Task details:
Identical copies of all the records below are needed.

Data to process:
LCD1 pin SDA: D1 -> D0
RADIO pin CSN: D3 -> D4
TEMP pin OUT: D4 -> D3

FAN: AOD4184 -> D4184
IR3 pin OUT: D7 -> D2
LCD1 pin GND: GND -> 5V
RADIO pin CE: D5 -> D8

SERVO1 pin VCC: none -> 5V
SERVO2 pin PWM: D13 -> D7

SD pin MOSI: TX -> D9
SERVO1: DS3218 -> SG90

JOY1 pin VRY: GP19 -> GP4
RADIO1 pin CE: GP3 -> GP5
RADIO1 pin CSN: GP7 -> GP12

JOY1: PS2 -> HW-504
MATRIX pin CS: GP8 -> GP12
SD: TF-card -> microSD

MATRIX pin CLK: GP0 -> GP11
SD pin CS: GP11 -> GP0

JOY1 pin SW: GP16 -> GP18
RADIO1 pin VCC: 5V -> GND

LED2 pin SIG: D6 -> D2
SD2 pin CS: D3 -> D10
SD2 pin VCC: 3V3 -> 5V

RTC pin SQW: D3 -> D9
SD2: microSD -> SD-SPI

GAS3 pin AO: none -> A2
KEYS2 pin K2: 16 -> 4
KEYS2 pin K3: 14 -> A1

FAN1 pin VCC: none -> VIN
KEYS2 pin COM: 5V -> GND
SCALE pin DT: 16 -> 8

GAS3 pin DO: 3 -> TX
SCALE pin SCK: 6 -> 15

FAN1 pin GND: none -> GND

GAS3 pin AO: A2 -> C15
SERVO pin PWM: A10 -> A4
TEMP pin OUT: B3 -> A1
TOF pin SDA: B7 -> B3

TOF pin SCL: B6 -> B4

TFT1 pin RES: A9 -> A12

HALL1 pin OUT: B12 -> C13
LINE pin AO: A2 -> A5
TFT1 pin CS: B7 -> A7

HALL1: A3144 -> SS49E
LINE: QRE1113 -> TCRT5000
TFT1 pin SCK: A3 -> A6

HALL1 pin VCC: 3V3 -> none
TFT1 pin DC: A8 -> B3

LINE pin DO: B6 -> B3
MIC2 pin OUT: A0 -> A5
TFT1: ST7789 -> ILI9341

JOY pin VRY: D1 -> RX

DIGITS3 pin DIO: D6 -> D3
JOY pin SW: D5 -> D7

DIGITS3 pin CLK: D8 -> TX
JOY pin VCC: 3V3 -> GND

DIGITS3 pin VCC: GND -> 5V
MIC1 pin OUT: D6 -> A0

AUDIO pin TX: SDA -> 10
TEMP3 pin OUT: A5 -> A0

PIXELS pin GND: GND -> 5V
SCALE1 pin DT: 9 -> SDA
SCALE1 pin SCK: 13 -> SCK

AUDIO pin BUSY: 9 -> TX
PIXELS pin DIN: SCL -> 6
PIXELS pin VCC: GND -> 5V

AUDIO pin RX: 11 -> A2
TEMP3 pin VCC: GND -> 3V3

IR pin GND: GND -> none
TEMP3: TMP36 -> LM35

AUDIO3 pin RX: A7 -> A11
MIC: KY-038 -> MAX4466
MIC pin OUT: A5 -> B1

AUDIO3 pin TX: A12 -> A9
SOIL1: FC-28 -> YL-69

Your solution:
LCD1 pin SDA: D1 -> D0
RADIO pin CSN: D3 -> D4
TEMP pin OUT: D4 -> D3

FAN: AOD4184 -> D4184
IR3 pin OUT: D7 -> D2
LCD1 pin GND: GND -> 5V
RADIO pin CE: D5 -> D8

SERVO1 pin VCC: none -> 5V
SERVO2 pin PWM: D13 -> D7

SD pin MOSI: TX -> D9
SERVO1: DS3218 -> SG90

JOY1 pin VRY: GP19 -> GP4
RADIO1 pin CE: GP3 -> GP5
RADIO1 pin CSN: GP7 -> GP12

JOY1: PS2 -> HW-504
MATRIX pin CS: GP8 -> GP12
SD: TF-card -> microSD

MATRIX pin CLK: GP0 -> GP11
SD pin CS: GP11 -> GP0

JOY1 pin SW: GP16 -> GP18
RADIO1 pin VCC: 5V -> GND

LED2 pin SIG: D6 -> D2
SD2 pin CS: D3 -> D10
SD2 pin VCC: 3V3 -> 5V

RTC pin SQW: D3 -> D9
SD2: microSD -> SD-SPI

GAS3 pin AO: none -> A2
KEYS2 pin K2: 16 -> 4
KEYS2 pin K3: 14 -> A1

FAN1 pin VCC: none -> VIN
KEYS2 pin COM: 5V -> GND
SCALE pin DT: 16 -> 8

GAS3 pin DO: 3 -> TX
SCALE pin SCK: 6 -> 15

FAN1 pin GND: none -> GND

GAS3 pin AO: A2 -> C15
SERVO pin PWM: A10 -> A4
TEMP pin OUT: B3 -> A1
TOF pin SDA: B7 -> B3

TOF pin SCL: B6 -> B4

TFT1 pin RES: A9 -> A12

HALL1 pin OUT: B12 -> C13
LINE pin AO: A2 -> A5
TFT1 pin CS: B7 -> A7

HALL1: A3144 -> SS49E
LINE: QRE1113 -> TCRT5000
TFT1 pin SCK: A3 -> A6

HALL1 pin VCC: 3V3 -> none
TFT1 pin DC: A8 -> B3

LINE pin DO: B6 -> B3
MIC2 pin OUT: A0 -> A5
TFT1: ST7789 -> ILI9341

JOY pin VRY: D1 -> RX

DIGITS3 pin DIO: D6 -> D3
JOY pin SW: D5 -> D7

DIGITS3 pin CLK: D8 -> TX
JOY pin VCC: 3V3 -> GND

DIGITS3 pin VCC: GND -> 5V
MIC1 pin OUT: D6 -> A0

AUDIO pin TX: SDA -> 10
TEMP3 pin OUT: A5 -> A0

PIXELS pin GND: GND -> 5V
SCALE1 pin DT: 9 -> SDA
SCALE1 pin SCK: 13 -> SCK

AUDIO pin BUSY: 9 -> TX
PIXELS pin DIN: SCL -> 6
PIXELS pin VCC: GND -> 5V

AUDIO pin RX: 11 -> A2
TEMP3 pin VCC: GND -> 3V3

IR pin GND: GND -> none
TEMP3: TMP36 -> LM35

AUDIO3 pin RX: A7 -> A11
MIC: KY-038 -> MAX4466
MIC pin OUT: A5 -> B1

AUDIO3 pin TX: A12 -> A9
SOIL1: FC-28 -> YL-69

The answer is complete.